• _WORK REQUIRED_:
Starting with the line that has "chair: (221, 356) -> (299, 461), turned 39" in the records below and ending with the line that has "water cooler: (233, 558)", output those lines exactly and nothing more; omit the pictures.
Start of DATA UNDER STUDY
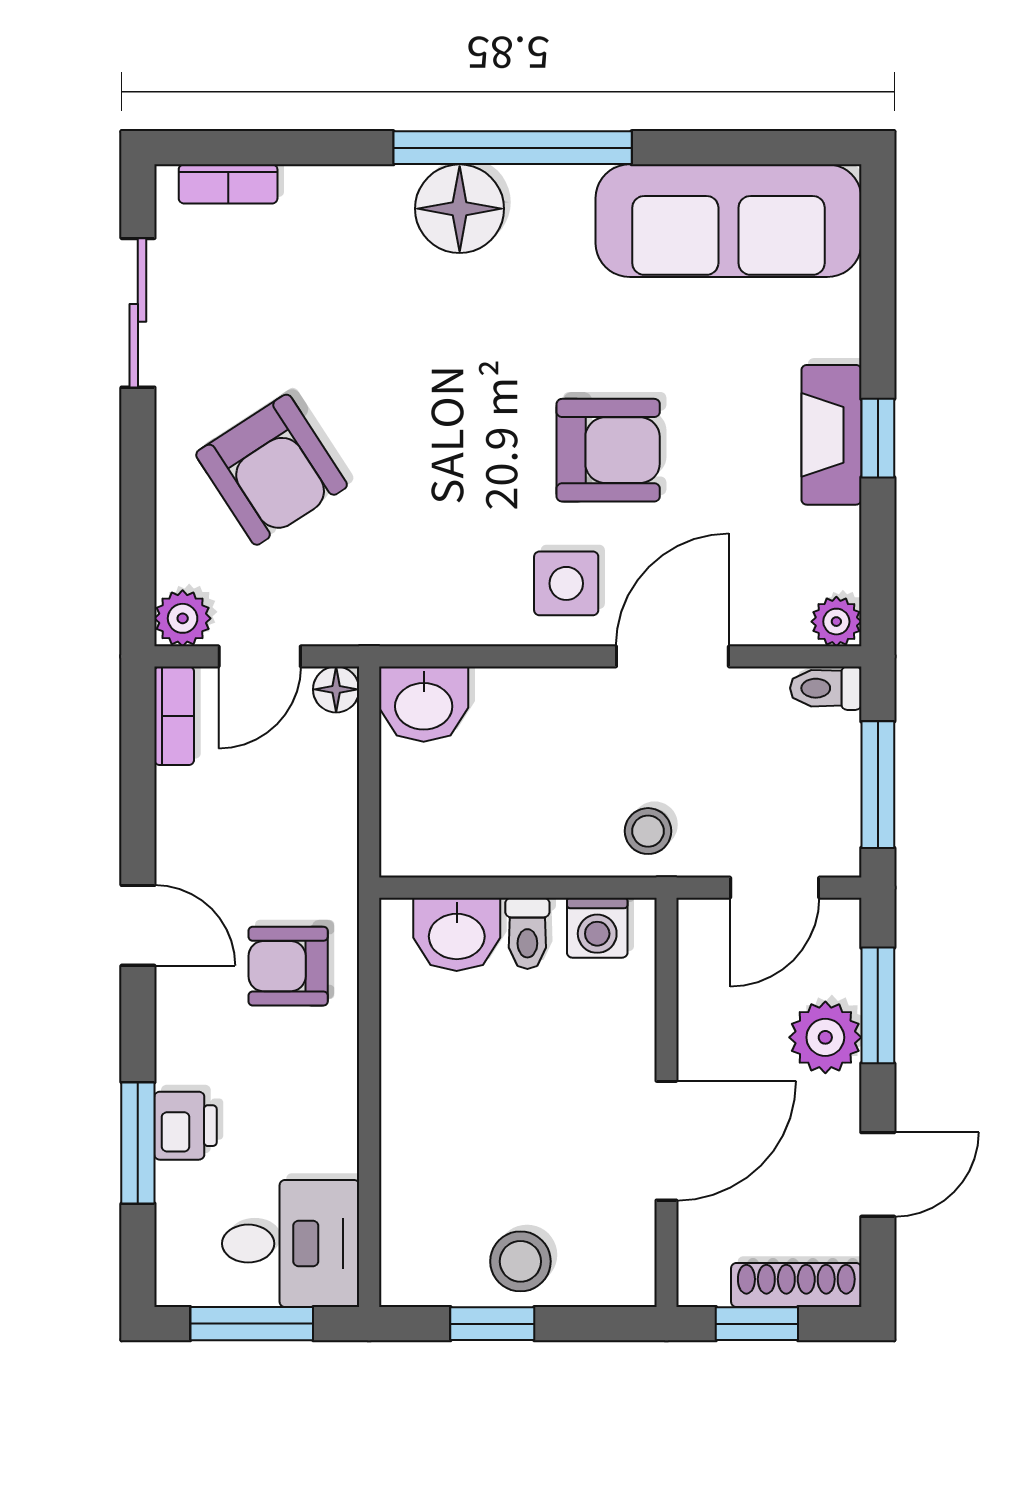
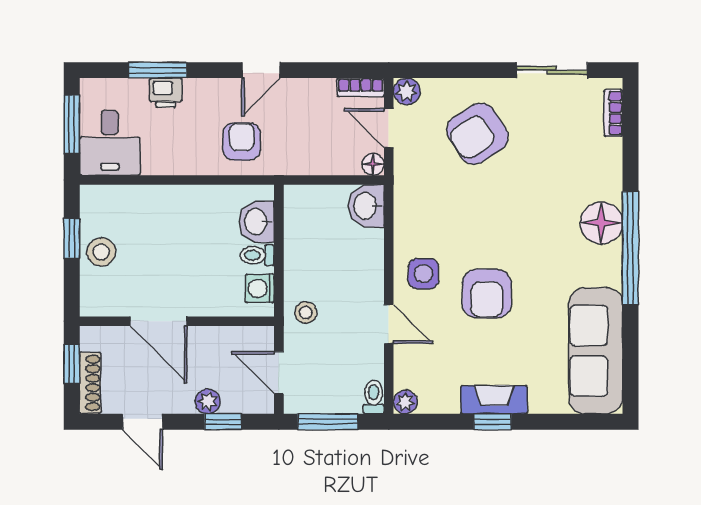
door: (672, 656) -> (389, 324), width x0.73
window: (878, 1005) -> (223, 422), width x0.67
plant: (825, 1037) -> (208, 401), width x0.73, depth x0.73

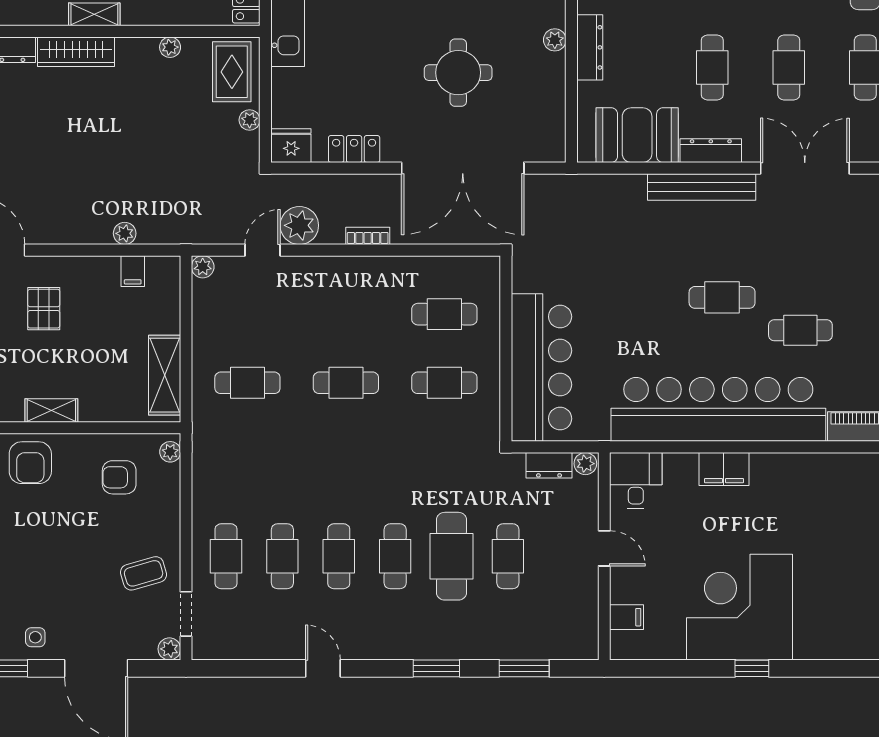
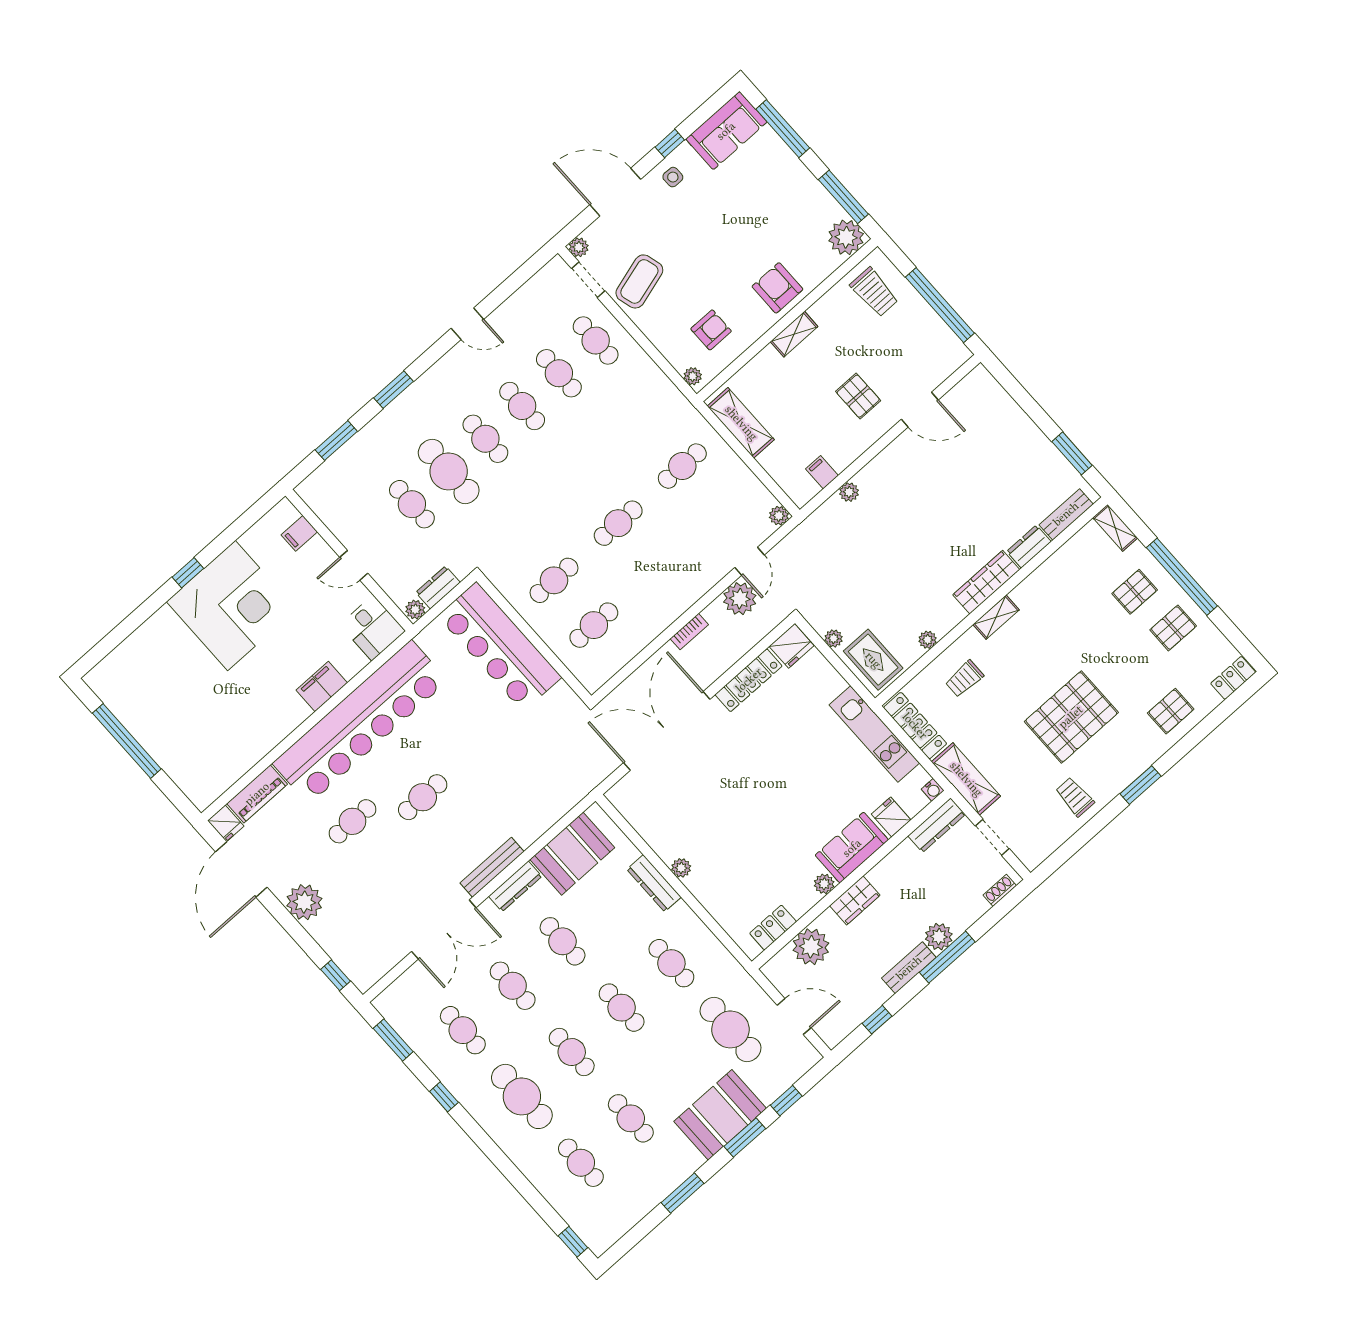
round table: (458, 73) -> (725, 790), removed
locker: (354, 149) -> (749, 680), width x1.53
bench: (702, 187) -> (492, 867), width x0.73, depth x0.82
coffee table: (144, 573) -> (639, 281), width x1.36, depth x1.30

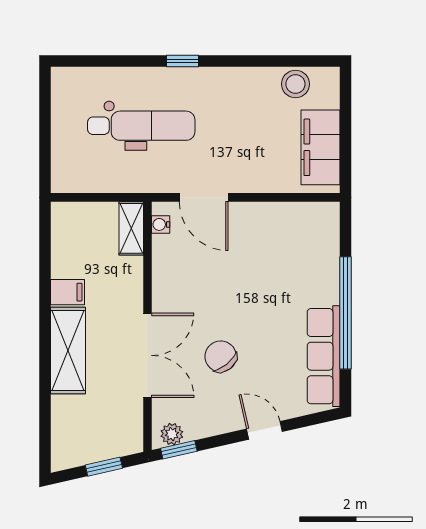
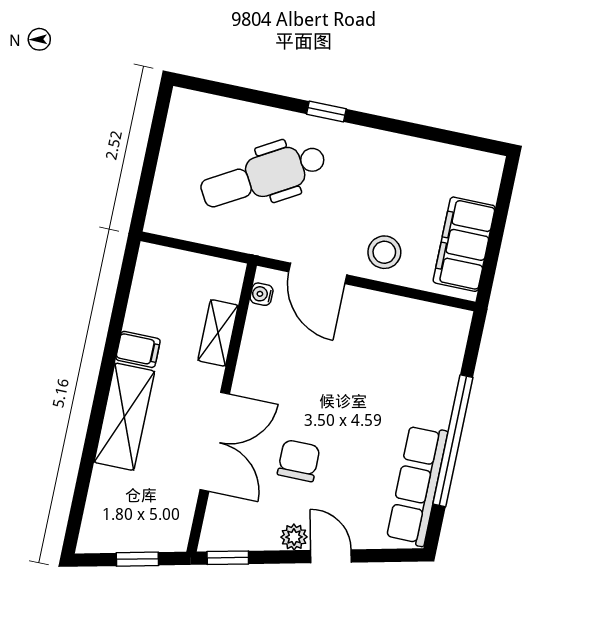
stool: (295, 84) -> (384, 252), moved
dental chair: (141, 126) -> (263, 176), turned 150
shelving: (131, 228) -> (218, 333), moved
chair: (221, 356) -> (299, 461), turned 39
plant: (172, 434) -> (294, 537), moved

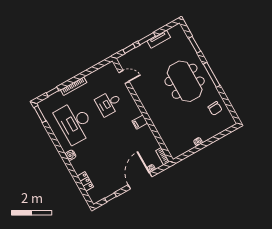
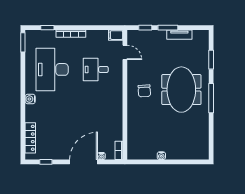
chair: (215, 108) -> (144, 91), moved
filing cabinet: (140, 122) -> (116, 35), moved
locker: (85, 181) -> (30, 138), width x1.53

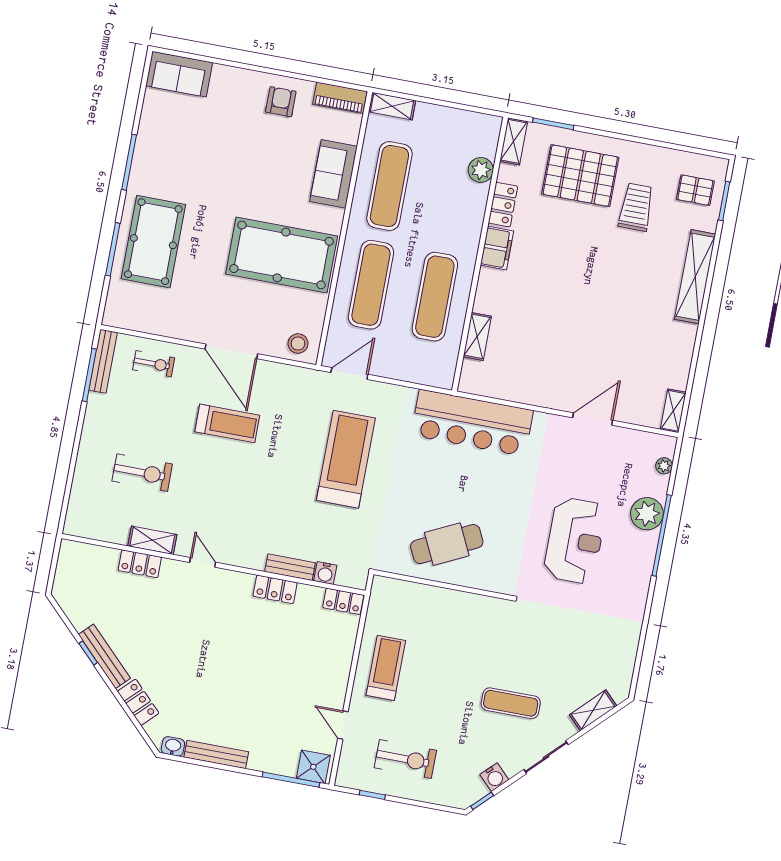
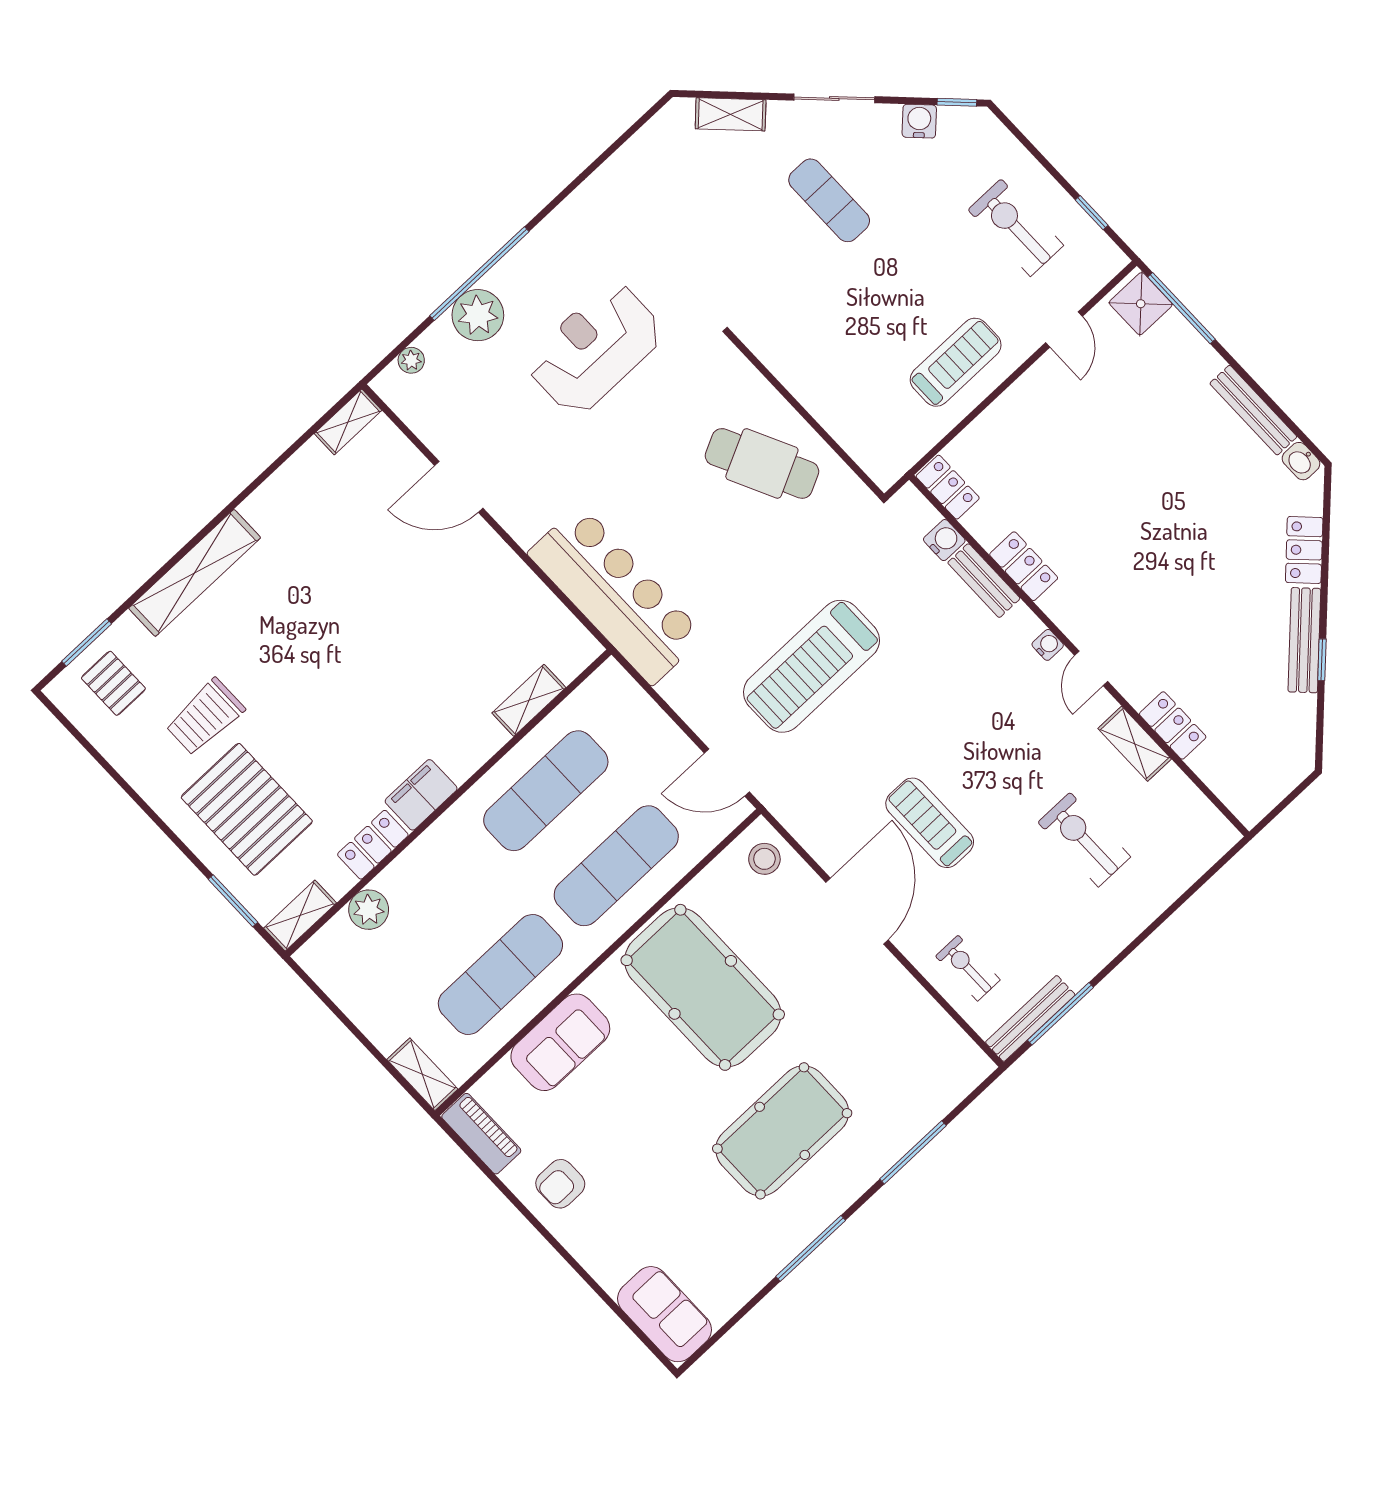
pool table: (153, 242) -> (782, 1131), moved
water cooler: (233, 558) -> (1048, 645), added
treadmill: (386, 668) -> (956, 362), turned 180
End of DATA UNDER STUDY
• _ANSWER BOX_:
chair: (221, 356) -> (299, 461), turned 39
plant: (172, 434) -> (294, 537), moved

chair: (215, 108) -> (144, 91), moved
filing cabinet: (140, 122) -> (116, 35), moved
locker: (85, 181) -> (30, 138), width x1.53

pool table: (153, 242) -> (782, 1131), moved
water cooler: (233, 558) -> (1048, 645), added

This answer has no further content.